Print each record that follows exactly, leaving the pictures behind.

** EXTRACTED MATERIAL follows **

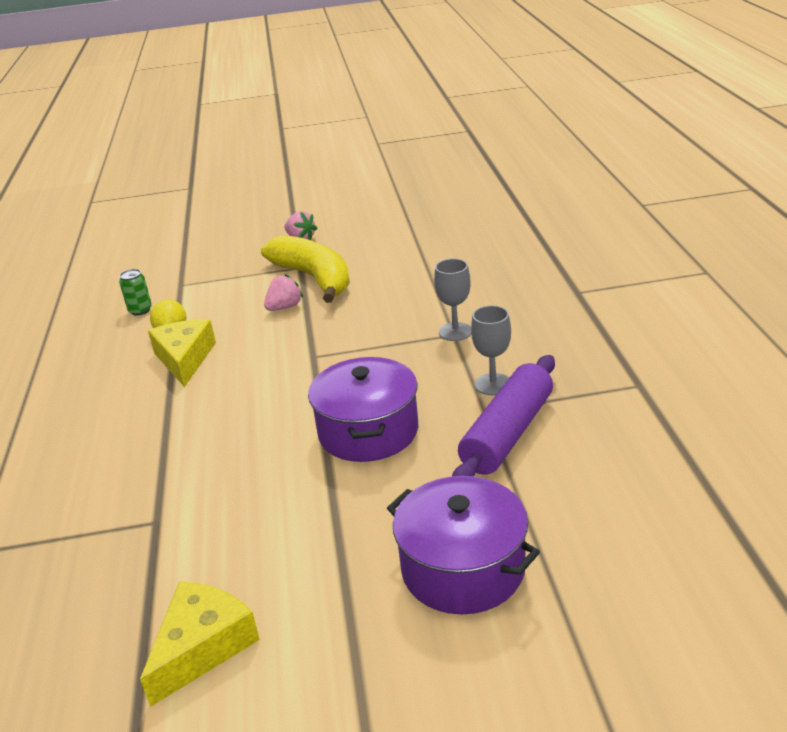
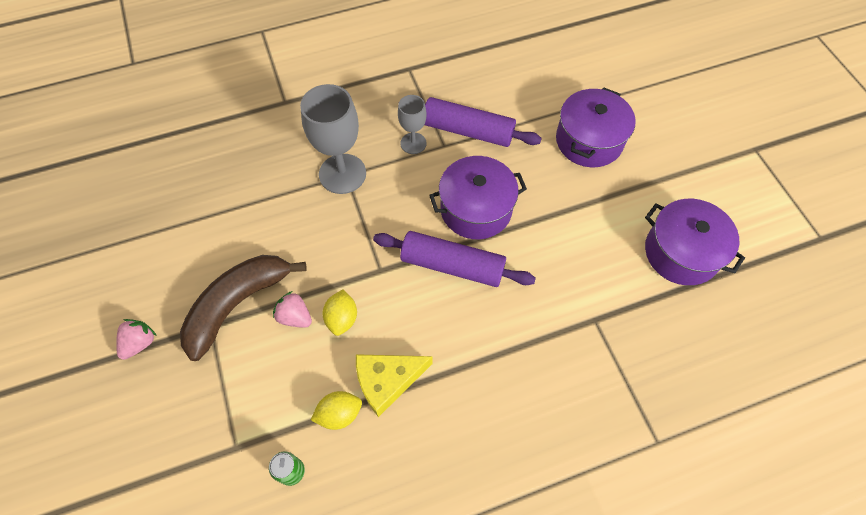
camera: 105 degrees left, 30 degrees up
(202, 647) = (681, 252): yellow cheese -> purple pot
(268, 333) = (342, 318): none -> yellow lemon
(294, 407) = (452, 265): none -> purple rolling pin
(314, 278) = (237, 304): yellow banana -> brown banana
(455, 332) = (342, 174): grey goblet -> grey goblet, size x1.76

** End of EXTRACTED MATERIAL **

WRITTEN SOLUTION:
camera: 105 degrees left, 30 degrees up
(202, 647) = (681, 252): yellow cheese -> purple pot
(268, 333) = (342, 318): none -> yellow lemon
(294, 407) = (452, 265): none -> purple rolling pin
(314, 278) = (237, 304): yellow banana -> brown banana
(455, 332) = (342, 174): grey goblet -> grey goblet, size x1.76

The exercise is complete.